Version difference data
────────────────────
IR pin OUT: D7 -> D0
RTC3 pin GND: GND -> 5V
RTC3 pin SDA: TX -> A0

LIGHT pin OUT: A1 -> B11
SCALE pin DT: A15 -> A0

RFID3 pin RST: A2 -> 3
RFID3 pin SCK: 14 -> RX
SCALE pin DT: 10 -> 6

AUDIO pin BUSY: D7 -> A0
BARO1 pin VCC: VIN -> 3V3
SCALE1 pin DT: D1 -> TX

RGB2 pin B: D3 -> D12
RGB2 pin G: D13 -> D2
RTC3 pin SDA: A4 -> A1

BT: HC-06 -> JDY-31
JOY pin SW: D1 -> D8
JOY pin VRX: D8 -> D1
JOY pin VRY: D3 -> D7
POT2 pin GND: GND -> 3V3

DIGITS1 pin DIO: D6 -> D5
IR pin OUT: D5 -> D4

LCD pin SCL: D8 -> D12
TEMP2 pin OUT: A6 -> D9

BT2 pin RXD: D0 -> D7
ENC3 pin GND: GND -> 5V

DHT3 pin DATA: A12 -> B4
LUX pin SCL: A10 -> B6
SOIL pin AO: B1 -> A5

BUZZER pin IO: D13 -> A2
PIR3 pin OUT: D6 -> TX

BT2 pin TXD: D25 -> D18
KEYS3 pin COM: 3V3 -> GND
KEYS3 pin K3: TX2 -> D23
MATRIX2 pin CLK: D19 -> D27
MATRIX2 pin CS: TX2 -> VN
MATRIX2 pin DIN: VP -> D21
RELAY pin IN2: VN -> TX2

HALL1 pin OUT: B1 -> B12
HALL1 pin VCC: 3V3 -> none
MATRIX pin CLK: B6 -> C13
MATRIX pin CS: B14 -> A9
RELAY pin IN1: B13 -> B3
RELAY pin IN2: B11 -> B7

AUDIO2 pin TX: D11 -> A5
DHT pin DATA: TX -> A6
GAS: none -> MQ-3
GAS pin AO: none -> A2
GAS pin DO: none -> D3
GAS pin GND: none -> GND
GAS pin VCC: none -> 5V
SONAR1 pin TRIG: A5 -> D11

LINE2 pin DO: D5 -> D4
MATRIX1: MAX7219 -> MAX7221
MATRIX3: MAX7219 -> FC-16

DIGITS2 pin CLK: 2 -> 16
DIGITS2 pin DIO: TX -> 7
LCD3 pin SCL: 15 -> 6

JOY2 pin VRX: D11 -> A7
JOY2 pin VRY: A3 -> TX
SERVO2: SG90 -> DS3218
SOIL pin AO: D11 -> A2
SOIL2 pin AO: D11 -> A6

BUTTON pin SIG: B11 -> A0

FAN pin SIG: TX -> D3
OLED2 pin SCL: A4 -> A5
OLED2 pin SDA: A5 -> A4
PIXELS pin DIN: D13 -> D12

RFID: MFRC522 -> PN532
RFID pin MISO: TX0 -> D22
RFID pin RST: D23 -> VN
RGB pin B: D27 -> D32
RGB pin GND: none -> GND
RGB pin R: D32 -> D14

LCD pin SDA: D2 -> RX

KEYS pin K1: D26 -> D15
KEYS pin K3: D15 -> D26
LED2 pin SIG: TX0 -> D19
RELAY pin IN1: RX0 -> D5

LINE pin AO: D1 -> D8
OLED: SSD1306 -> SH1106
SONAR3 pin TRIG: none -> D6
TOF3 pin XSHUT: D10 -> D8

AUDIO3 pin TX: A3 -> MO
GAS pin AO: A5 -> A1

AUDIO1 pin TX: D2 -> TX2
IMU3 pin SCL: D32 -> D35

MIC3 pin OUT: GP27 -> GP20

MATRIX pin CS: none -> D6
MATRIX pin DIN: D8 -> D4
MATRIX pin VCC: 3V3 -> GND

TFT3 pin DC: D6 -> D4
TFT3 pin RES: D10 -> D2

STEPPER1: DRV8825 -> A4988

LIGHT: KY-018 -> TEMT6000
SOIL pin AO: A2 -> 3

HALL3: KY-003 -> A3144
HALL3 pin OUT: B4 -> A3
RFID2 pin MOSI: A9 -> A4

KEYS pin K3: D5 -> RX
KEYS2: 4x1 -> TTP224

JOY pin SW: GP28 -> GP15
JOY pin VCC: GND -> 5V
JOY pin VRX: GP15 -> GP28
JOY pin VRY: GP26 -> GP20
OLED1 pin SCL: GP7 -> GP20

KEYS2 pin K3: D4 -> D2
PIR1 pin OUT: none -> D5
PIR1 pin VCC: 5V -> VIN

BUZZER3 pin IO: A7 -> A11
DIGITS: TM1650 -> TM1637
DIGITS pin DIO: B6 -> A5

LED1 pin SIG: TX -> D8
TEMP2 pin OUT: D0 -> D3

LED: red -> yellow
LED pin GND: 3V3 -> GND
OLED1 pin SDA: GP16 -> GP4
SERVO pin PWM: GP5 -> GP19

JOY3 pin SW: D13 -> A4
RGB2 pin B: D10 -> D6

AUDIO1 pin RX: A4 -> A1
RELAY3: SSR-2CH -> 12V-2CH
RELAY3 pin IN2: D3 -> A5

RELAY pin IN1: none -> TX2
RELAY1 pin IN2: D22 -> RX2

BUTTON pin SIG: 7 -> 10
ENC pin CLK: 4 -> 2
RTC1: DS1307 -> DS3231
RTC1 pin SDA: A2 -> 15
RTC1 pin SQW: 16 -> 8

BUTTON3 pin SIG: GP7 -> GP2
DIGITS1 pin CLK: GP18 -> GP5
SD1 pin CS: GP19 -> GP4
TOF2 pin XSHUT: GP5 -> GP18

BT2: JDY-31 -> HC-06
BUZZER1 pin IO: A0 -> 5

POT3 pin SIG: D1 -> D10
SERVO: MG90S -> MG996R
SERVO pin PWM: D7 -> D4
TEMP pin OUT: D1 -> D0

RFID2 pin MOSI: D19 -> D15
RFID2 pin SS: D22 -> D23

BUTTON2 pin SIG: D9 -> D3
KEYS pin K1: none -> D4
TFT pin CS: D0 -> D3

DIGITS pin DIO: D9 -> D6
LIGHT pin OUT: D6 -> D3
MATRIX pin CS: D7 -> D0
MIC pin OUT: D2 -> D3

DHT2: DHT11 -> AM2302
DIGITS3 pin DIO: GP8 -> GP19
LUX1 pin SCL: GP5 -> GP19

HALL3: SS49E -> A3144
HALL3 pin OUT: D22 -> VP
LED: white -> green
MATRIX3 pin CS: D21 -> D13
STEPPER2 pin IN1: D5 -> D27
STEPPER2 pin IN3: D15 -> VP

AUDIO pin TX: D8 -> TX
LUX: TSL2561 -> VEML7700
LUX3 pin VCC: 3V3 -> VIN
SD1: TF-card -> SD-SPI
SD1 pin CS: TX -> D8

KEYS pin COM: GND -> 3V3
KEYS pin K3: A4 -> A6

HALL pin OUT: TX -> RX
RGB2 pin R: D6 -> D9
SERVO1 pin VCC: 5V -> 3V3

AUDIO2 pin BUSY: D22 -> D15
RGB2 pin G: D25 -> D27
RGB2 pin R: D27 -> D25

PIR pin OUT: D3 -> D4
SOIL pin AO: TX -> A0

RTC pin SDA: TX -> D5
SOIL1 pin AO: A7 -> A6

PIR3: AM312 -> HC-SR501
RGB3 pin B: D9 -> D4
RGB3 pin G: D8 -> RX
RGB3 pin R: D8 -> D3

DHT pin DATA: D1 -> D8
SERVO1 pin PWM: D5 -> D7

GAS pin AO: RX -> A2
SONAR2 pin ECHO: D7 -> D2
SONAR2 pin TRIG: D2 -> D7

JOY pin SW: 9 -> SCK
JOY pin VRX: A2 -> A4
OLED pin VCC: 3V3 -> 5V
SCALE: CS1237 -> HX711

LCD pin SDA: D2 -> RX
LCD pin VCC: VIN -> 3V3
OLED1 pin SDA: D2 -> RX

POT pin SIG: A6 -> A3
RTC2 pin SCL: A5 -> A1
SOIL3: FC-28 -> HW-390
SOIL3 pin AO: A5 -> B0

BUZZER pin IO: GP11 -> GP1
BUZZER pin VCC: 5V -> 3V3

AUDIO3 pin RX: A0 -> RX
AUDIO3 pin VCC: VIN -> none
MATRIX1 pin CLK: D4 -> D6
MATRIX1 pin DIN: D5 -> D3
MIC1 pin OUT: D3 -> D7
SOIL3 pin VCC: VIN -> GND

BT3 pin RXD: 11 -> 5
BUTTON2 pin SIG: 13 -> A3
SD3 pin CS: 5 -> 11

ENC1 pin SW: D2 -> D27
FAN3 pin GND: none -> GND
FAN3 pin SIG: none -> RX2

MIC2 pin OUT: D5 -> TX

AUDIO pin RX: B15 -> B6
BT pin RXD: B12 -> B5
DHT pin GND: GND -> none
────────────────────
▶ **Problem to solve**
Looking at the records above, please output exactly the lines that run from the one holding "FAN3 pin GND: none -> GND" to the final line, and only those.

▶ **Expected answer**
FAN3 pin GND: none -> GND
FAN3 pin SIG: none -> RX2

MIC2 pin OUT: D5 -> TX

AUDIO pin RX: B15 -> B6
BT pin RXD: B12 -> B5
DHT pin GND: GND -> none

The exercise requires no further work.